───── Information provided ─────

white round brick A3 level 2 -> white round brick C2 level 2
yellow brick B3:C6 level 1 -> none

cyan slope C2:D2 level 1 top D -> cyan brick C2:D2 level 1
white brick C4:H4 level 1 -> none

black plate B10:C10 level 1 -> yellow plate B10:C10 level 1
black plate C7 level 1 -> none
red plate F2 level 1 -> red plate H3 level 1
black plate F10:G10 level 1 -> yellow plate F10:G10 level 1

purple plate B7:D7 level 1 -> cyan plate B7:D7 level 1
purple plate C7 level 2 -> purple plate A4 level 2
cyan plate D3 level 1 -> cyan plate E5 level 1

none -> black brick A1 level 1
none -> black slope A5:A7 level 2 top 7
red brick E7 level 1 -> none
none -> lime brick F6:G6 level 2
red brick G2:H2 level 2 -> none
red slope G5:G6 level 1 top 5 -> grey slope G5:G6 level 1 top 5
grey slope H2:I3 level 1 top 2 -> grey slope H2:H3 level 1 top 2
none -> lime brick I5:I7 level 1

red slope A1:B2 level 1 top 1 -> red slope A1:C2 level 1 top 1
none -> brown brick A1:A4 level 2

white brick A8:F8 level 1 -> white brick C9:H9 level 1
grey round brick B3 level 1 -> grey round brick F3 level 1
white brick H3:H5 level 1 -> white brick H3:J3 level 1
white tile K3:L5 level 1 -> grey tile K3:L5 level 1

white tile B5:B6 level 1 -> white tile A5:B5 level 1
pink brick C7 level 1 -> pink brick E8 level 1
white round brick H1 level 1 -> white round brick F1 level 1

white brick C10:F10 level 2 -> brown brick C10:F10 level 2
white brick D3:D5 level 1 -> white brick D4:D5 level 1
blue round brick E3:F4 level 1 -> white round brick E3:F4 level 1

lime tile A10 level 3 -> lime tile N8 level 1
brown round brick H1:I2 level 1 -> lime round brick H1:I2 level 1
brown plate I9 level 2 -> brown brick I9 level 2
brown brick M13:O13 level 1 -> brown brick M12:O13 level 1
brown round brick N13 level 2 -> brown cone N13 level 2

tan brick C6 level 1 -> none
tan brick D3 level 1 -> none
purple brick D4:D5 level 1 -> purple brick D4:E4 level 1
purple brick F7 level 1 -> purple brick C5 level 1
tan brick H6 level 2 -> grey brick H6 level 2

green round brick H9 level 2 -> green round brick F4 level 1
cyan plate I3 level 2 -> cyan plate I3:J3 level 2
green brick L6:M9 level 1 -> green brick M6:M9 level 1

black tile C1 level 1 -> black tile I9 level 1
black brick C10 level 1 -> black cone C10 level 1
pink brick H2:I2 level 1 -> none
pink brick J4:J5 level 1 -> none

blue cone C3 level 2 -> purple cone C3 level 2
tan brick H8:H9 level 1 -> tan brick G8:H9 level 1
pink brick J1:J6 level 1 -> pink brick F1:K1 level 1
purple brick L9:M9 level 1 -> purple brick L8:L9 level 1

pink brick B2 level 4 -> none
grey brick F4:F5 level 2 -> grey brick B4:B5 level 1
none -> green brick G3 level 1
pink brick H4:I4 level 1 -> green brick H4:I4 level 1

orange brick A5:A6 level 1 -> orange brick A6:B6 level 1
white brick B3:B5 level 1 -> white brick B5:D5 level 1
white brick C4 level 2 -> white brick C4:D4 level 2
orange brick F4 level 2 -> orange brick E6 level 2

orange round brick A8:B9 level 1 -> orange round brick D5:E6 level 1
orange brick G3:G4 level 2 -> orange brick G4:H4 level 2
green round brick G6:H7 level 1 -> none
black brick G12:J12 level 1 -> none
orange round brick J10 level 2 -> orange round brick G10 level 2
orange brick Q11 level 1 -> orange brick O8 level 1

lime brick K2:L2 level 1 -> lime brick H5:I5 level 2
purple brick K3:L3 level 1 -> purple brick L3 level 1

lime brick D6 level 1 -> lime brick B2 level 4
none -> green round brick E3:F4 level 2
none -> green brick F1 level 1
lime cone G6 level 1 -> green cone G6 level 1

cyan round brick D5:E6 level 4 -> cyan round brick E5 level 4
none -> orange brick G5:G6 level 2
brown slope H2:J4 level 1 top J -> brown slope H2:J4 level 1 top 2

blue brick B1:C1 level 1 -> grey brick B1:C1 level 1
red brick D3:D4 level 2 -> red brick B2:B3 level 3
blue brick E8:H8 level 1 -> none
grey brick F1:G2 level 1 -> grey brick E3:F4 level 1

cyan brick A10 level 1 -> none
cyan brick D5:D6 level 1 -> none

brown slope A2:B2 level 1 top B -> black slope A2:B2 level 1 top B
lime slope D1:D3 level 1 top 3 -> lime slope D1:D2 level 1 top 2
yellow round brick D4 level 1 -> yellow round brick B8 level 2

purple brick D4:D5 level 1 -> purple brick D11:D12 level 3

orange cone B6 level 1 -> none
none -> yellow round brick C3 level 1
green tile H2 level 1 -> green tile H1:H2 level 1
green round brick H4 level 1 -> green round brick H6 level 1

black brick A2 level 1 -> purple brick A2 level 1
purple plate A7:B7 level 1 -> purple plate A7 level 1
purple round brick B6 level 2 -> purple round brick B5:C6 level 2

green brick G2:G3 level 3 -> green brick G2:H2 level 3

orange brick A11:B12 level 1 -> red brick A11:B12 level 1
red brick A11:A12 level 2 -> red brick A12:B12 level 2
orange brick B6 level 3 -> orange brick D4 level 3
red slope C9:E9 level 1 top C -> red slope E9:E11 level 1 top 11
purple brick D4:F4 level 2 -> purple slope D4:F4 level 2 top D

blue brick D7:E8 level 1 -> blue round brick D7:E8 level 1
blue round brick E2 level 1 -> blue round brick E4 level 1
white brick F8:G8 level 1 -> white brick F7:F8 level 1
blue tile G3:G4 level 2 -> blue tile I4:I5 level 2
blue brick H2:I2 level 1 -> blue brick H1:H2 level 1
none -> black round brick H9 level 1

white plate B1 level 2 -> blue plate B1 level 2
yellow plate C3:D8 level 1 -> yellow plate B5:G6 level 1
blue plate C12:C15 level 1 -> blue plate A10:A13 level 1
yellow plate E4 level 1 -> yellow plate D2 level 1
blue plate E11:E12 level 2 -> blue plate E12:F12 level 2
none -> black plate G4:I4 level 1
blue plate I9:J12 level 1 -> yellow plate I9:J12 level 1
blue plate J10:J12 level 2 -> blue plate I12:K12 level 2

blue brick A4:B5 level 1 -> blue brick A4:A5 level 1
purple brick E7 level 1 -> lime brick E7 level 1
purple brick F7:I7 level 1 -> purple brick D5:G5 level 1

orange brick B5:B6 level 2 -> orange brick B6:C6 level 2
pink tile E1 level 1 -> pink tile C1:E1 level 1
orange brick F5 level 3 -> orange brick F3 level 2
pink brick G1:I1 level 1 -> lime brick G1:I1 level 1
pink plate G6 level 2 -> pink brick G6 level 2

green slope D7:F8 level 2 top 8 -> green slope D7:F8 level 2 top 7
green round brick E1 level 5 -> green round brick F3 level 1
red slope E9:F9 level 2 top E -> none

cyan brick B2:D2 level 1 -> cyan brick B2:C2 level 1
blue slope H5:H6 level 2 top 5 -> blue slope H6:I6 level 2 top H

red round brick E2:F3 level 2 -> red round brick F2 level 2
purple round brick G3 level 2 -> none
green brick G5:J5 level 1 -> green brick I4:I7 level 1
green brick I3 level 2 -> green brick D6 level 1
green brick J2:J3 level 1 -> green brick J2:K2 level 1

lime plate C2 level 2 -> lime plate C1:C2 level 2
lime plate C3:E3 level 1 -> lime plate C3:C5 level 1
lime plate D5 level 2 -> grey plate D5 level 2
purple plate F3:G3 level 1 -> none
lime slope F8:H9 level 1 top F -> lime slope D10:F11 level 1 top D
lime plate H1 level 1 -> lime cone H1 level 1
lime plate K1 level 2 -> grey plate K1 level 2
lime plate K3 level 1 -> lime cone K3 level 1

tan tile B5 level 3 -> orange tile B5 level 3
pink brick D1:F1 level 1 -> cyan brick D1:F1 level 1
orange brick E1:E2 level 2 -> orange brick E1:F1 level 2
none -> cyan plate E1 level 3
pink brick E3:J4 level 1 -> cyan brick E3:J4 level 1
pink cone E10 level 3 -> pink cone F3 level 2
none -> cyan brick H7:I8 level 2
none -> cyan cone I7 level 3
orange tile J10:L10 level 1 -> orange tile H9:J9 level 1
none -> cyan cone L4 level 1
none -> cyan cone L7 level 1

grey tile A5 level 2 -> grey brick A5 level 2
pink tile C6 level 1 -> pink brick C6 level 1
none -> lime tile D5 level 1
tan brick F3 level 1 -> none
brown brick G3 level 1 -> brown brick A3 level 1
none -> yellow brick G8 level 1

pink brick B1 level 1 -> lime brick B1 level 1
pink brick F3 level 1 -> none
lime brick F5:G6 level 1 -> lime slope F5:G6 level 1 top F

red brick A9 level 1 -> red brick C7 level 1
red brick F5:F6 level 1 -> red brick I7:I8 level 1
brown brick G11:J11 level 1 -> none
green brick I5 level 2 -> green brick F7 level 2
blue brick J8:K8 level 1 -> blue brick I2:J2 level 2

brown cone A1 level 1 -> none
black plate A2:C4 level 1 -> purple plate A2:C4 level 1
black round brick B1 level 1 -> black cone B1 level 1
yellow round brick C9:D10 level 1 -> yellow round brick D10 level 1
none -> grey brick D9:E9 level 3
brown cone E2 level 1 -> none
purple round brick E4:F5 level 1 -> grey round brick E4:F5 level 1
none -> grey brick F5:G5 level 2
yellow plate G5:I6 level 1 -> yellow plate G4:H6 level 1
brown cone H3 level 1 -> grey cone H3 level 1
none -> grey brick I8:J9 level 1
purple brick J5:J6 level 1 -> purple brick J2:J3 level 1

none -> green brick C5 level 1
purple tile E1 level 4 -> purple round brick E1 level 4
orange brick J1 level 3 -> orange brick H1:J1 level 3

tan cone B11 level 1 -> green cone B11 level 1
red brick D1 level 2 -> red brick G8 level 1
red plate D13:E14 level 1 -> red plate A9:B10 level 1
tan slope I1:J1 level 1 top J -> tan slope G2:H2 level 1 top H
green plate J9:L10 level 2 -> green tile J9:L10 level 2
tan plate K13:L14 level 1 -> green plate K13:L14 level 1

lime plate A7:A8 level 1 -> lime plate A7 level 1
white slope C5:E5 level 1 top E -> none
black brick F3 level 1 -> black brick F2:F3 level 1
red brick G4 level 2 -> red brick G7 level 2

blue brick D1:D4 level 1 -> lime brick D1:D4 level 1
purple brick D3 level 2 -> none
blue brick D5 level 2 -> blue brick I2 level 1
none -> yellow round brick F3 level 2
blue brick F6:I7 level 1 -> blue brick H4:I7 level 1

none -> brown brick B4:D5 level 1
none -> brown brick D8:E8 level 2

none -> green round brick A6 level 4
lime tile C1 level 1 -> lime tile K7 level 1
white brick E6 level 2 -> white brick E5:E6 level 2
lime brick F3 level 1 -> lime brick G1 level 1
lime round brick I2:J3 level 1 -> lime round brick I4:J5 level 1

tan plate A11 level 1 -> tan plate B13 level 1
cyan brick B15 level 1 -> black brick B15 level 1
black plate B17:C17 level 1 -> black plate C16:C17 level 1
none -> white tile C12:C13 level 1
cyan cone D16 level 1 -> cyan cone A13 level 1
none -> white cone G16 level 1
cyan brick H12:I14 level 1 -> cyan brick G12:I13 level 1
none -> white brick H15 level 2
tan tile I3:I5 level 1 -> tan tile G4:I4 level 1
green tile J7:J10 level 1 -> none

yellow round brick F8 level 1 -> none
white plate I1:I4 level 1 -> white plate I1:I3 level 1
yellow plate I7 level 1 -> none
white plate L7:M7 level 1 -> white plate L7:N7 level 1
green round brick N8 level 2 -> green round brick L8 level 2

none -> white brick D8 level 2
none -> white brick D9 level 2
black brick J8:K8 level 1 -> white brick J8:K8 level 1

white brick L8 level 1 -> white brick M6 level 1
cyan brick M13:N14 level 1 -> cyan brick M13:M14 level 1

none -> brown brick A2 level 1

─────

**Your instructions:** Would you retype exactly the lines above, from the line with "blue plate E11:E12" to the line with "lime plate C2", with both end lines kept and nothing more?

**Task answer:**
blue plate E11:E12 level 2 -> blue plate E12:F12 level 2
none -> black plate G4:I4 level 1
blue plate I9:J12 level 1 -> yellow plate I9:J12 level 1
blue plate J10:J12 level 2 -> blue plate I12:K12 level 2

blue brick A4:B5 level 1 -> blue brick A4:A5 level 1
purple brick E7 level 1 -> lime brick E7 level 1
purple brick F7:I7 level 1 -> purple brick D5:G5 level 1

orange brick B5:B6 level 2 -> orange brick B6:C6 level 2
pink tile E1 level 1 -> pink tile C1:E1 level 1
orange brick F5 level 3 -> orange brick F3 level 2
pink brick G1:I1 level 1 -> lime brick G1:I1 level 1
pink plate G6 level 2 -> pink brick G6 level 2

green slope D7:F8 level 2 top 8 -> green slope D7:F8 level 2 top 7
green round brick E1 level 5 -> green round brick F3 level 1
red slope E9:F9 level 2 top E -> none

cyan brick B2:D2 level 1 -> cyan brick B2:C2 level 1
blue slope H5:H6 level 2 top 5 -> blue slope H6:I6 level 2 top H

red round brick E2:F3 level 2 -> red round brick F2 level 2
purple round brick G3 level 2 -> none
green brick G5:J5 level 1 -> green brick I4:I7 level 1
green brick I3 level 2 -> green brick D6 level 1
green brick J2:J3 level 1 -> green brick J2:K2 level 1

lime plate C2 level 2 -> lime plate C1:C2 level 2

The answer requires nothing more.